- MATERIAL PROVIDED:
****************************************
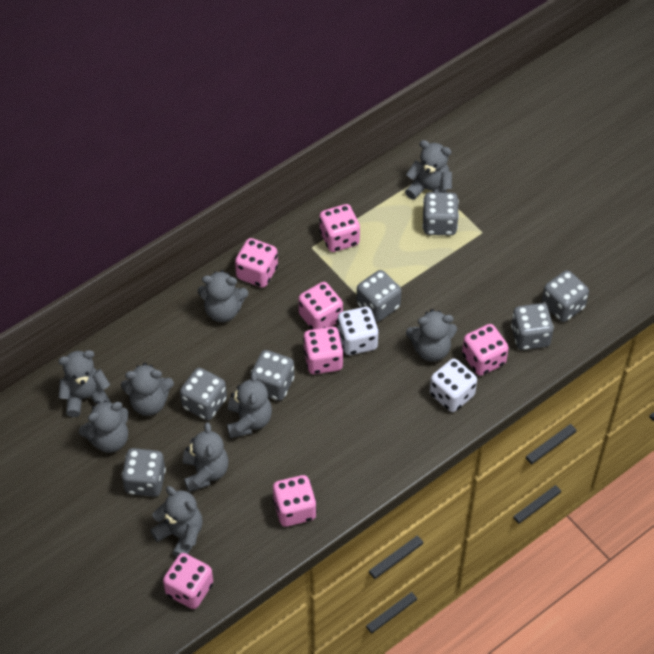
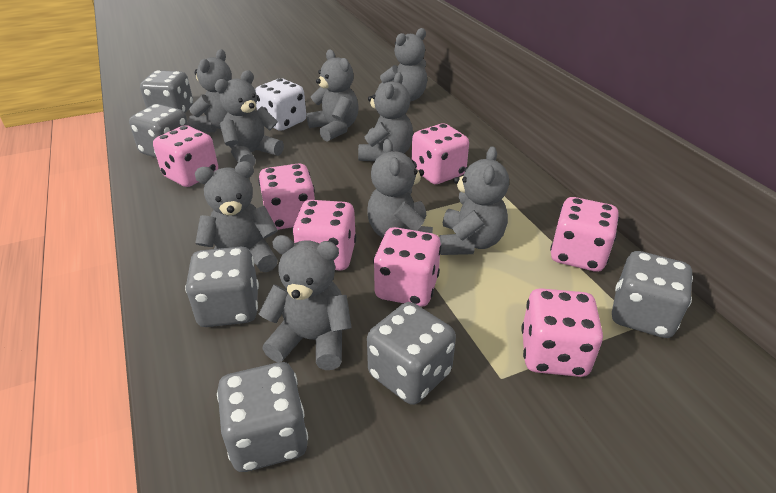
grey dice: [122,448,166,497] [180,368,227,420] [250,350,294,401] [357,270,402,322] [422,192,459,235] [511,303,554,350] [542,270,589,322] = 7 -> [129,104,188,158] [140,70,193,113] [185,247,259,327] [217,362,308,472] [367,302,456,405] [612,251,693,338] = 6
white dice: [337,307,379,355] [430,359,477,412] = 2 -> [255,79,306,131] = 1

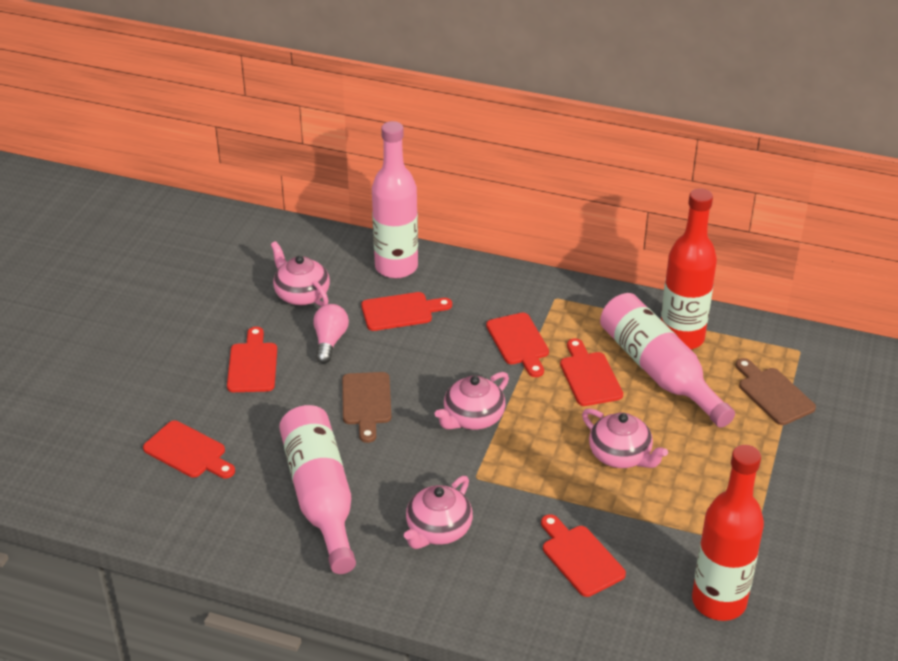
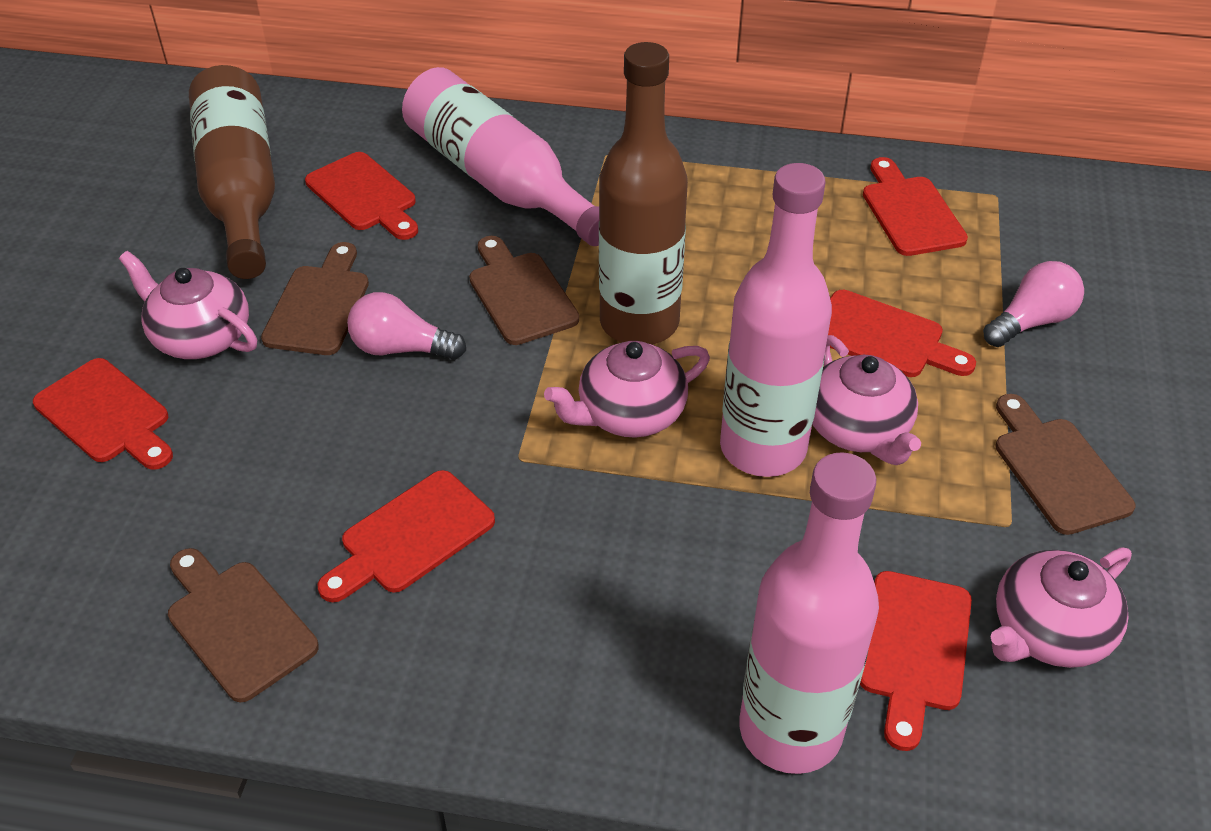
brown bottle: none = 0 -> [189,65,275,279] [599,42,688,345] = 2
brown cutting board: [342,372,391,443] [736,358,816,425] = 2 -> [168,548,319,702] [261,242,369,355] [469,236,579,345] [995,394,1135,535] = 4
pink light bulb: [313,304,349,364] = 1 -> [347,292,466,360] [983,261,1084,347] = 2
red bottle: [661,188,717,349] [692,445,764,621] = 2 -> none = 0

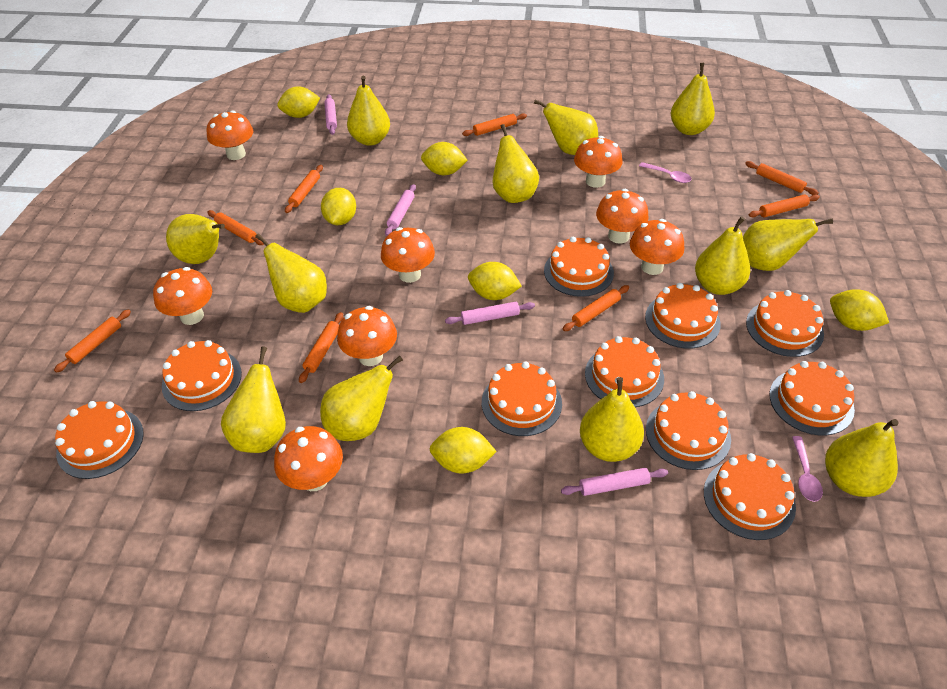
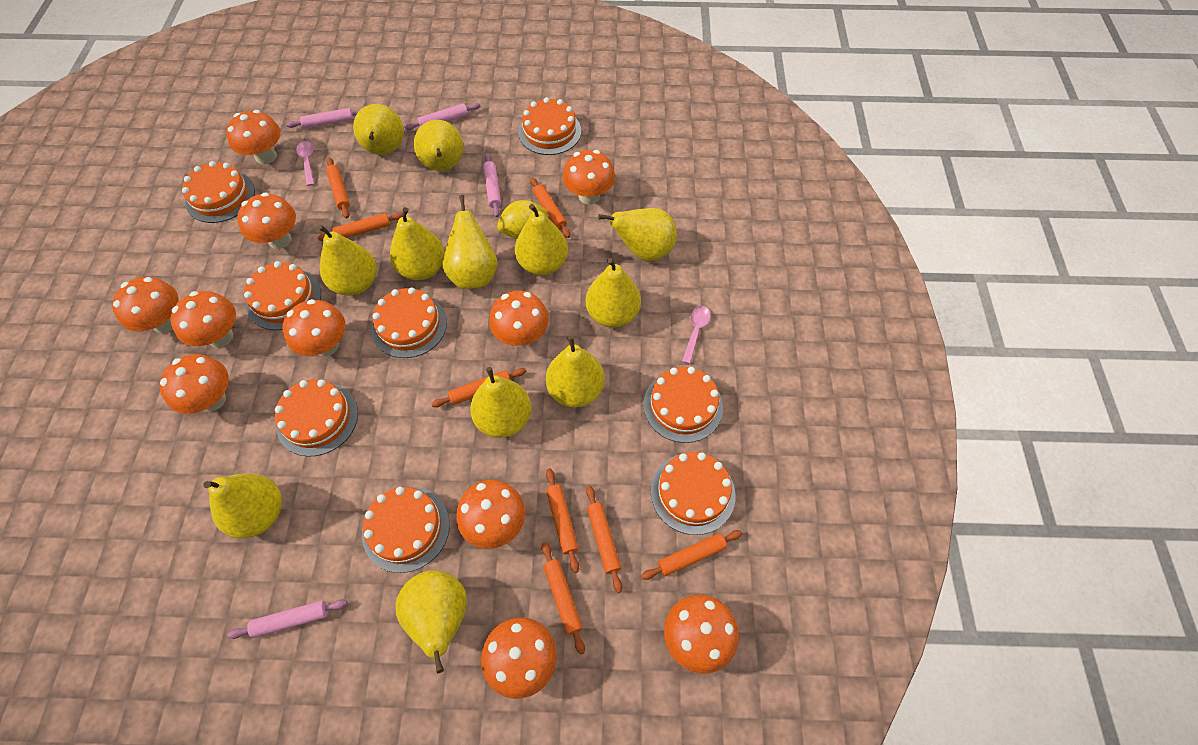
orange cake: [55,401,144,479] [162,340,242,411] [482,362,562,436] [544,237,614,297] [585,336,664,407] [645,283,721,348] [646,391,731,470] [704,453,796,540] [746,290,824,357] [769,361,855,435] = 10 -> [182,161,255,223] [244,261,321,330] [275,379,358,457] [362,487,450,573] [371,287,447,358] [518,97,581,155] [643,367,723,443] [651,452,736,535] = 8
orange mushroom: [153,267,212,325] [206,111,253,160] [274,426,343,491] [337,306,397,366] [381,227,435,283] [574,136,622,188] [596,189,649,244] [630,219,684,275] = 8 -> [112,277,179,333] [160,354,229,414] [170,291,236,348] [226,110,281,164] [237,192,296,249] [283,299,346,357] [456,480,525,549] [481,617,557,699] [489,291,549,347] [563,150,615,205] [664,595,739,674] = 11
yellow lemon: [277,86,320,118] [321,188,356,225] [421,142,468,175] [429,427,497,474] [468,262,522,300] [830,289,889,331] = 6 -> [497,200,548,239] = 1

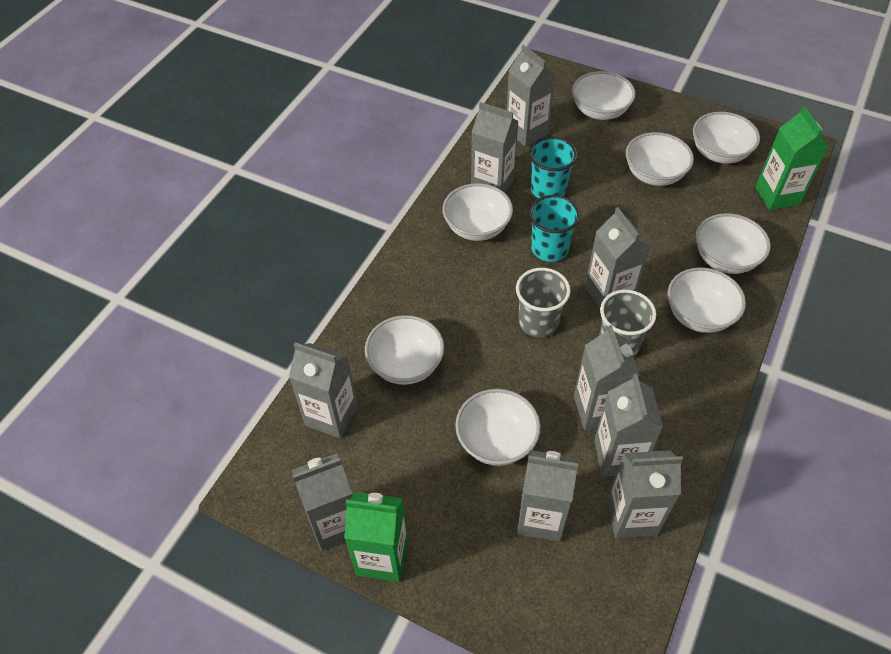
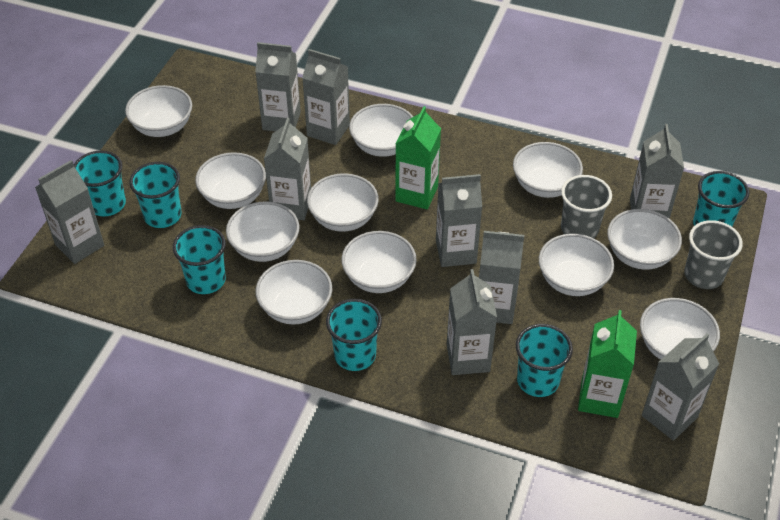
turquoise cup: [529,137,577,198] [529,195,580,262] = 2 -> [74,151,126,216] [129,162,182,228] [173,225,226,294] [326,299,382,371] [516,324,573,397] [693,171,749,226] = 6
white bowl: [365,315,444,385] [442,183,513,241] [455,389,541,466] [572,71,635,120] [626,132,694,186] [668,267,746,333] [693,112,760,164] [696,213,771,274] = 8 -> [125,85,192,137] [195,152,266,209] [226,202,299,262] [256,260,332,324] [307,173,379,232] [341,231,417,293] [349,104,413,157] [513,142,583,198] [539,234,614,296] [607,209,682,270] [640,298,720,360] = 11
****************************************
- PROBLEM DETAILS: Look over the material and return every line where the word "dice" is found.

- RESULT OF THE TASK:
grey dice: [122,448,166,497] [180,368,227,420] [250,350,294,401] [357,270,402,322] [422,192,459,235] [511,303,554,350] [542,270,589,322] = 7 -> [129,104,188,158] [140,70,193,113] [185,247,259,327] [217,362,308,472] [367,302,456,405] [612,251,693,338] = 6
white dice: [337,307,379,355] [430,359,477,412] = 2 -> [255,79,306,131] = 1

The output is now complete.